- _AVAILABLE DATA_

****************************************

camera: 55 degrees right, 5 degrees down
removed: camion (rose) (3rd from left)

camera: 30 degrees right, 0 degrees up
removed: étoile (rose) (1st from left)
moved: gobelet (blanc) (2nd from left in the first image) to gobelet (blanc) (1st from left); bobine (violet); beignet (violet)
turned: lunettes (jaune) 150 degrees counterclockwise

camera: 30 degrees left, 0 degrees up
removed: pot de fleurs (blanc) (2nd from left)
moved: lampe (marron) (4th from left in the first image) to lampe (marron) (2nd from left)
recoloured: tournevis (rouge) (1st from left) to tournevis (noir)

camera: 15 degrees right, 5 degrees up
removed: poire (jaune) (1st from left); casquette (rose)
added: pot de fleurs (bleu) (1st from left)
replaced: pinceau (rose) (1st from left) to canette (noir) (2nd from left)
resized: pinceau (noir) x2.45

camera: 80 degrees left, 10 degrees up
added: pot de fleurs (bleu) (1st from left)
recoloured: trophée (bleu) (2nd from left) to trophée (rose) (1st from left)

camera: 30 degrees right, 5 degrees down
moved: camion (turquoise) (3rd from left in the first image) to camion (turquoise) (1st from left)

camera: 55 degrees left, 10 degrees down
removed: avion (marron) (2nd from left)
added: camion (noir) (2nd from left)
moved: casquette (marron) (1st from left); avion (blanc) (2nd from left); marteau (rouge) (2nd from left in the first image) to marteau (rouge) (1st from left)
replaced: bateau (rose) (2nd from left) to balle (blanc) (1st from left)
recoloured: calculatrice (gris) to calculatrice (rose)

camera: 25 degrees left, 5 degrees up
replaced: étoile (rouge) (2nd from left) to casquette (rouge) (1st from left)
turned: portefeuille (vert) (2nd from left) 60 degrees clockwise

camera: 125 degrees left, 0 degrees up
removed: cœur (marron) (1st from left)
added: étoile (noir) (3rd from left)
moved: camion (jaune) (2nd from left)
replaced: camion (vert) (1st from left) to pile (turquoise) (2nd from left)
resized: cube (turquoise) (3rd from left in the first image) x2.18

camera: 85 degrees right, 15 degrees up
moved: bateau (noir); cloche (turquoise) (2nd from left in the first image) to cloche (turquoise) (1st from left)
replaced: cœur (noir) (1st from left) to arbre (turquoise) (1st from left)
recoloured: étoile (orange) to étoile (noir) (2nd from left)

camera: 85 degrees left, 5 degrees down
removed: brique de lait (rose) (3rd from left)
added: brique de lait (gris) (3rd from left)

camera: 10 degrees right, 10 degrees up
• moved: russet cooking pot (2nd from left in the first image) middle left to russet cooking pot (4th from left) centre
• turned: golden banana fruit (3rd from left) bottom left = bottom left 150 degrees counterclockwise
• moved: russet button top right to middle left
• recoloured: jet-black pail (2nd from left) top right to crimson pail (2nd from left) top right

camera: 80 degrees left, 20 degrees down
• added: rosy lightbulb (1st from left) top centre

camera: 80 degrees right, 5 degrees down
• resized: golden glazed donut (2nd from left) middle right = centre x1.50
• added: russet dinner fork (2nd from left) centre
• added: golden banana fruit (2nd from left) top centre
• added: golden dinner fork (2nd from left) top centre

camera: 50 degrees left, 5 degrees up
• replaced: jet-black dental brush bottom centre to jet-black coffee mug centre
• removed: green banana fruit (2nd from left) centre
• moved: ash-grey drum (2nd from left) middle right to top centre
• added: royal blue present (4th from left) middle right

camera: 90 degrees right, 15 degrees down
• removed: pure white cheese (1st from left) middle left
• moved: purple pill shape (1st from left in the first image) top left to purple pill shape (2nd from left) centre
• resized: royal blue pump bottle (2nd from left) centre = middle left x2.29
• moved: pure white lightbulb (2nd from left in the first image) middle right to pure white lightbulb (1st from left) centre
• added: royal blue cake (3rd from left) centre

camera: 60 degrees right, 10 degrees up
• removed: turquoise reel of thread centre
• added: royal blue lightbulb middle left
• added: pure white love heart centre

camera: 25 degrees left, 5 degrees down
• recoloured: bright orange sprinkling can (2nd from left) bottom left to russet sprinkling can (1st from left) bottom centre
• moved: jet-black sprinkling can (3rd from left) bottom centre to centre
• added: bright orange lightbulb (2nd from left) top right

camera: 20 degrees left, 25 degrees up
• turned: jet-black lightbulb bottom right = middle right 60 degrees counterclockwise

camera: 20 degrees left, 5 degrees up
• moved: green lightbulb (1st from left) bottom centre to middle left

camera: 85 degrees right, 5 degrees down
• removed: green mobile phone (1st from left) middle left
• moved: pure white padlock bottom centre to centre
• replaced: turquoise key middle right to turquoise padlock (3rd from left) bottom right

****************************************

- _TO DO_
Write out, unaltered, the lines from the opening of the listing through the line that includes "moved: casquette (marron)".

- _ANSWER TO THIS PROBLEM_
camera: 55 degrees right, 5 degrees down
removed: camion (rose) (3rd from left)

camera: 30 degrees right, 0 degrees up
removed: étoile (rose) (1st from left)
moved: gobelet (blanc) (2nd from left in the first image) to gobelet (blanc) (1st from left); bobine (violet); beignet (violet)
turned: lunettes (jaune) 150 degrees counterclockwise

camera: 30 degrees left, 0 degrees up
removed: pot de fleurs (blanc) (2nd from left)
moved: lampe (marron) (4th from left in the first image) to lampe (marron) (2nd from left)
recoloured: tournevis (rouge) (1st from left) to tournevis (noir)

camera: 15 degrees right, 5 degrees up
removed: poire (jaune) (1st from left); casquette (rose)
added: pot de fleurs (bleu) (1st from left)
replaced: pinceau (rose) (1st from left) to canette (noir) (2nd from left)
resized: pinceau (noir) x2.45

camera: 80 degrees left, 10 degrees up
added: pot de fleurs (bleu) (1st from left)
recoloured: trophée (bleu) (2nd from left) to trophée (rose) (1st from left)

camera: 30 degrees right, 5 degrees down
moved: camion (turquoise) (3rd from left in the first image) to camion (turquoise) (1st from left)

camera: 55 degrees left, 10 degrees down
removed: avion (marron) (2nd from left)
added: camion (noir) (2nd from left)
moved: casquette (marron) (1st from left); avion (blanc) (2nd from left); marteau (rouge) (2nd from left in the first image) to marteau (rouge) (1st from left)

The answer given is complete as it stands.